(DATASET ENTRIES Opens)

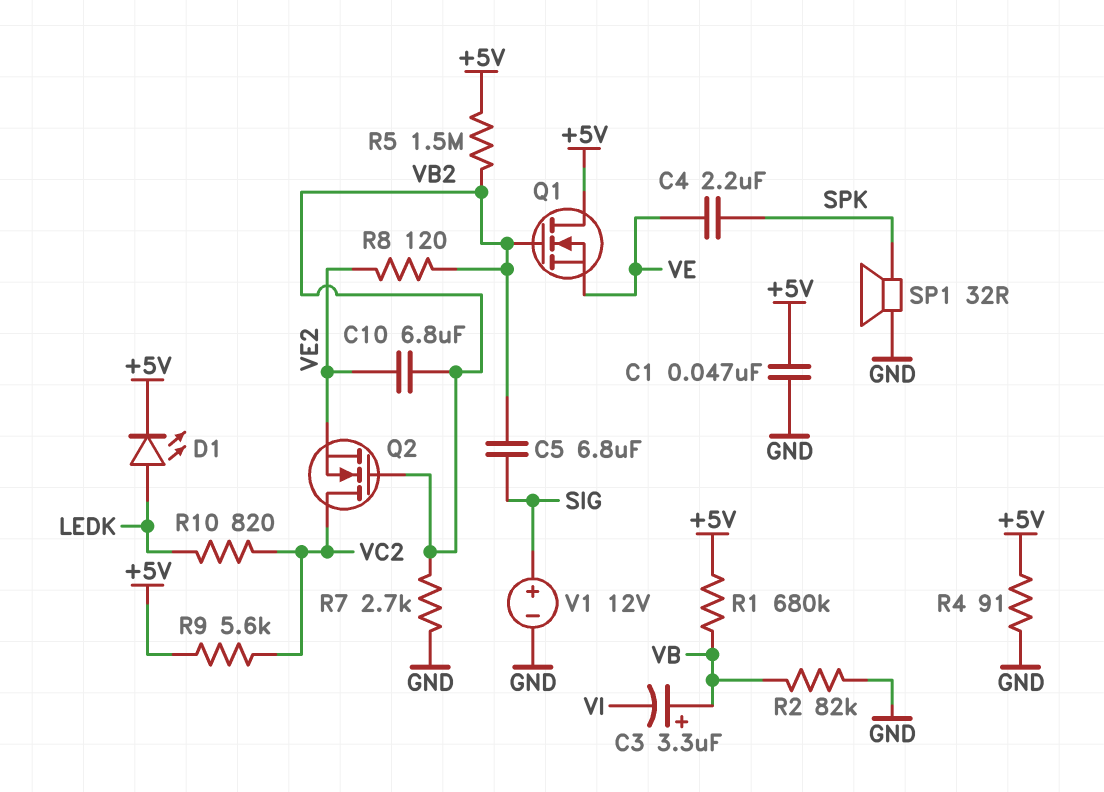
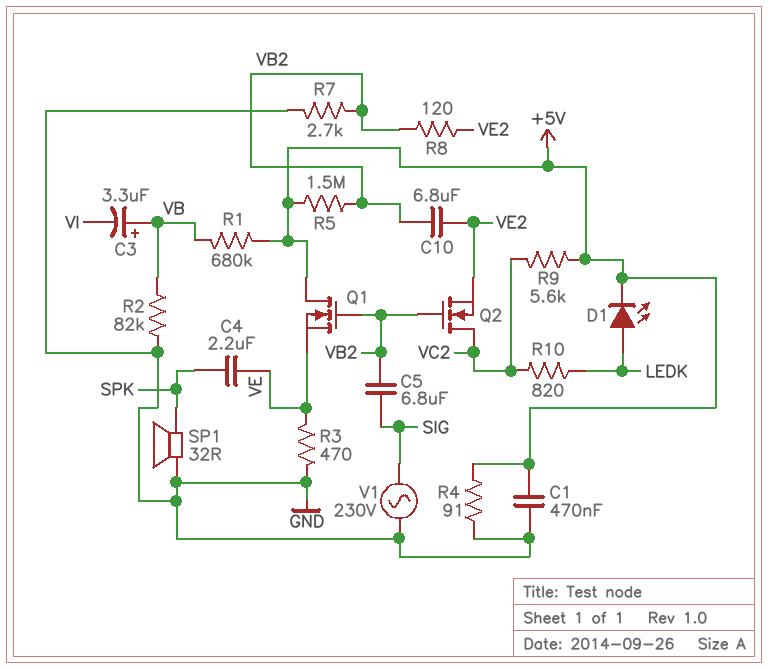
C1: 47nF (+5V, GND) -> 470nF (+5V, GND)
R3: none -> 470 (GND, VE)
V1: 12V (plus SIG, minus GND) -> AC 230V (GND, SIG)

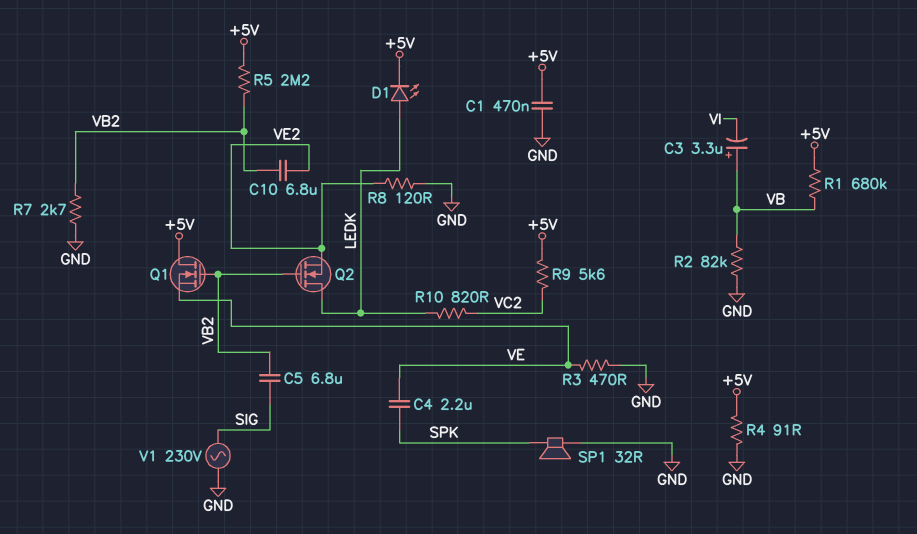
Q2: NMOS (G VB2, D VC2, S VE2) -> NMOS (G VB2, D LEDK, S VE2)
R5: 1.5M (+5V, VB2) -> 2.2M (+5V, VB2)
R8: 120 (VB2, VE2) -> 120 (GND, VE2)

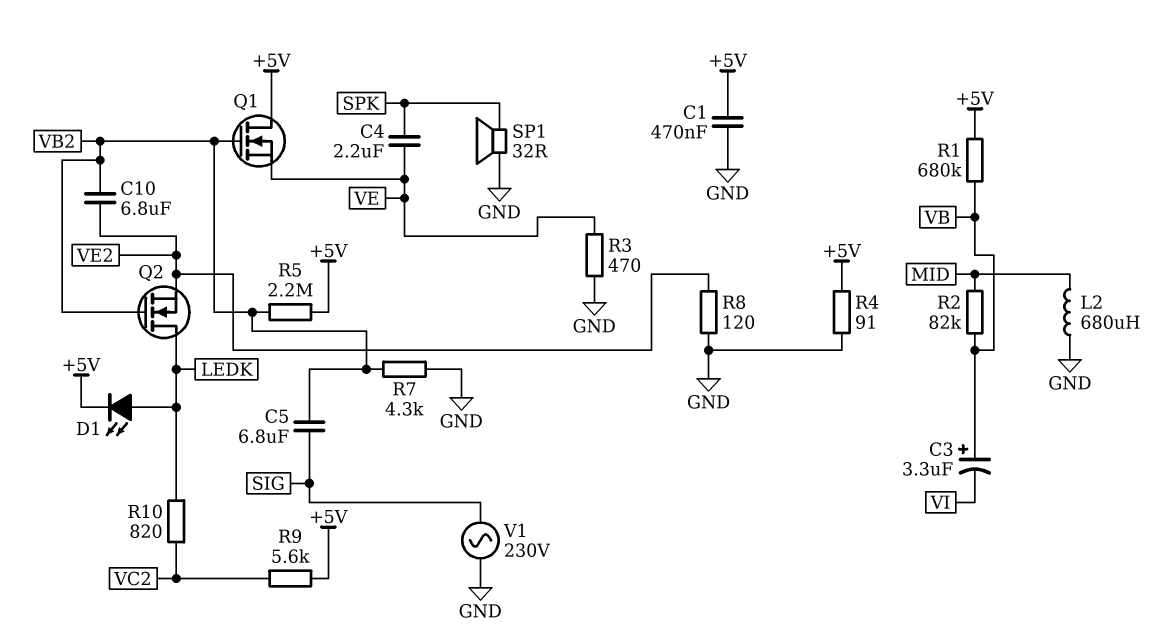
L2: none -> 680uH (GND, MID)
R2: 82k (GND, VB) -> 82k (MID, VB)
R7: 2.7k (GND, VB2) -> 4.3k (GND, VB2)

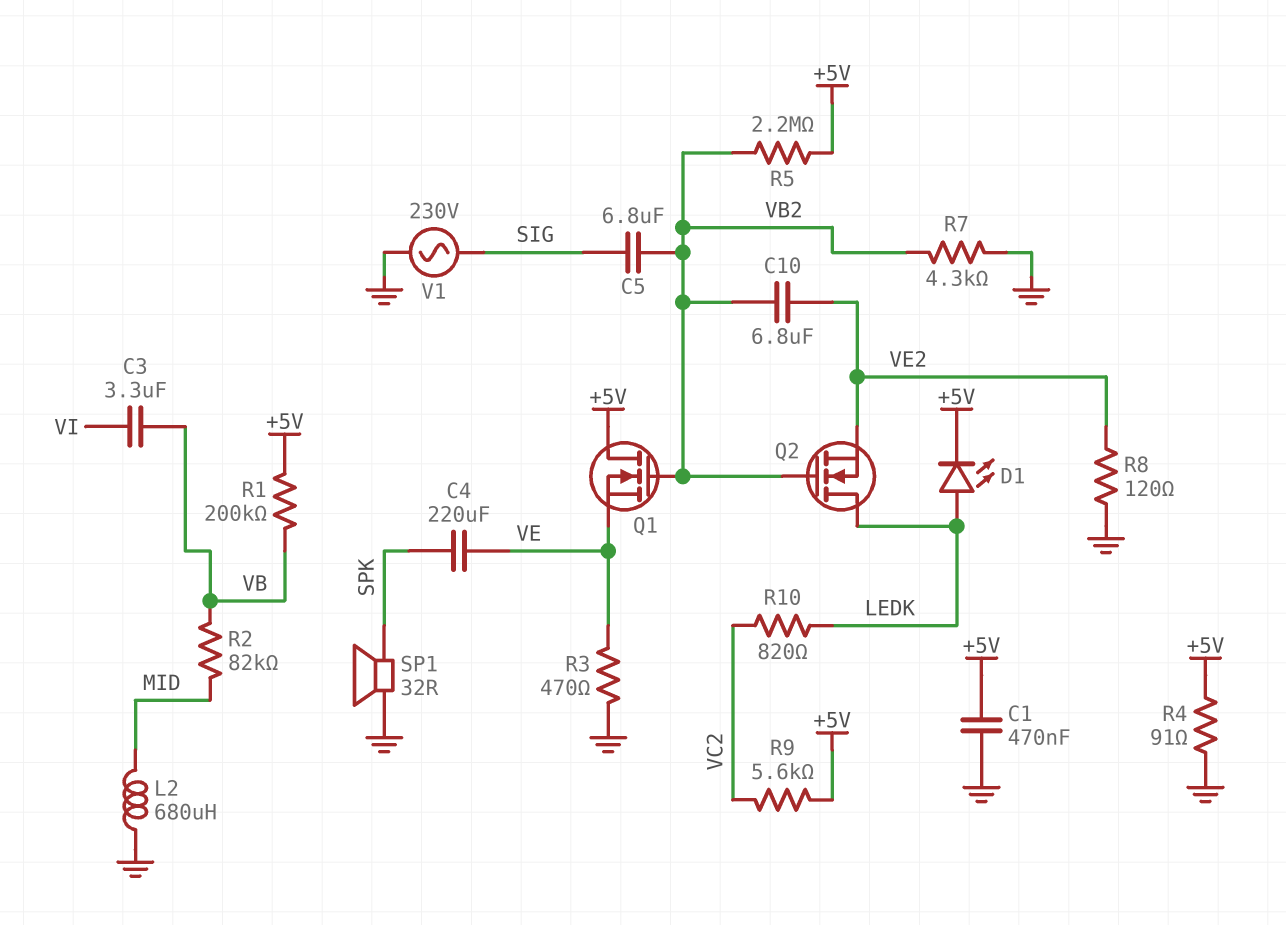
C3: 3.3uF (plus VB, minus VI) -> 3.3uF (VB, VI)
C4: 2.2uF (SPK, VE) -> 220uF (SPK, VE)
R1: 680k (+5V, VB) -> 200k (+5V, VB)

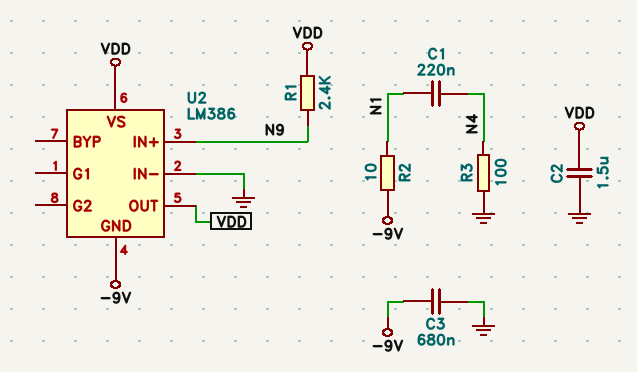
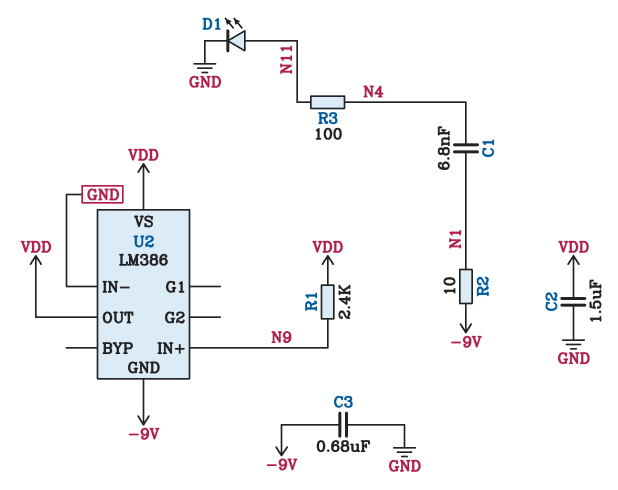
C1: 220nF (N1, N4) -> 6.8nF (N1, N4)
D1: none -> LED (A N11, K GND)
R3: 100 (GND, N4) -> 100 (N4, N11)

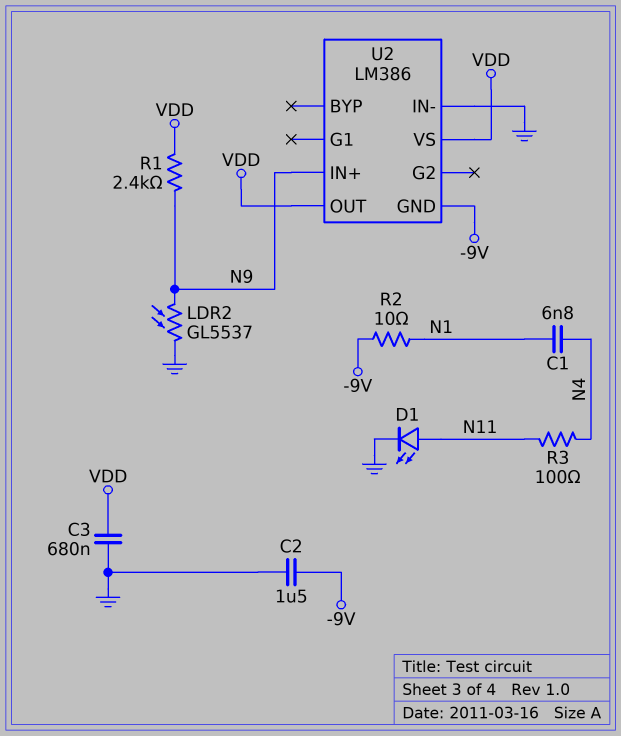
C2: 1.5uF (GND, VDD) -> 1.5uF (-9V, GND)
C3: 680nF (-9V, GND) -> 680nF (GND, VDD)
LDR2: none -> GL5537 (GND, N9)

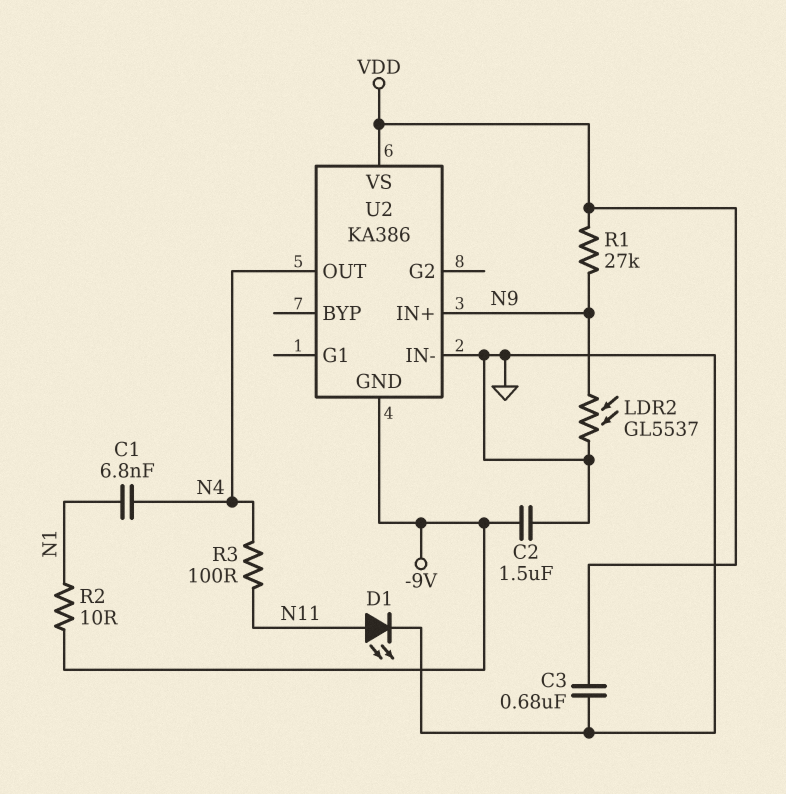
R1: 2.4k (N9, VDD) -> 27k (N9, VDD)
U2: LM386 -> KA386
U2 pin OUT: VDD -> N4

(DATASET ENTRIES Closes)

● **WORK REQUIRED**
Word for word, set down every line of the records above, and leave the pictures out.

● **RESPONSE AREA**
C1: 47nF (+5V, GND) -> 470nF (+5V, GND)
R3: none -> 470 (GND, VE)
V1: 12V (plus SIG, minus GND) -> AC 230V (GND, SIG)

Q2: NMOS (G VB2, D VC2, S VE2) -> NMOS (G VB2, D LEDK, S VE2)
R5: 1.5M (+5V, VB2) -> 2.2M (+5V, VB2)
R8: 120 (VB2, VE2) -> 120 (GND, VE2)

L2: none -> 680uH (GND, MID)
R2: 82k (GND, VB) -> 82k (MID, VB)
R7: 2.7k (GND, VB2) -> 4.3k (GND, VB2)

C3: 3.3uF (plus VB, minus VI) -> 3.3uF (VB, VI)
C4: 2.2uF (SPK, VE) -> 220uF (SPK, VE)
R1: 680k (+5V, VB) -> 200k (+5V, VB)

C1: 220nF (N1, N4) -> 6.8nF (N1, N4)
D1: none -> LED (A N11, K GND)
R3: 100 (GND, N4) -> 100 (N4, N11)

C2: 1.5uF (GND, VDD) -> 1.5uF (-9V, GND)
C3: 680nF (-9V, GND) -> 680nF (GND, VDD)
LDR2: none -> GL5537 (GND, N9)

R1: 2.4k (N9, VDD) -> 27k (N9, VDD)
U2: LM386 -> KA386
U2 pin OUT: VDD -> N4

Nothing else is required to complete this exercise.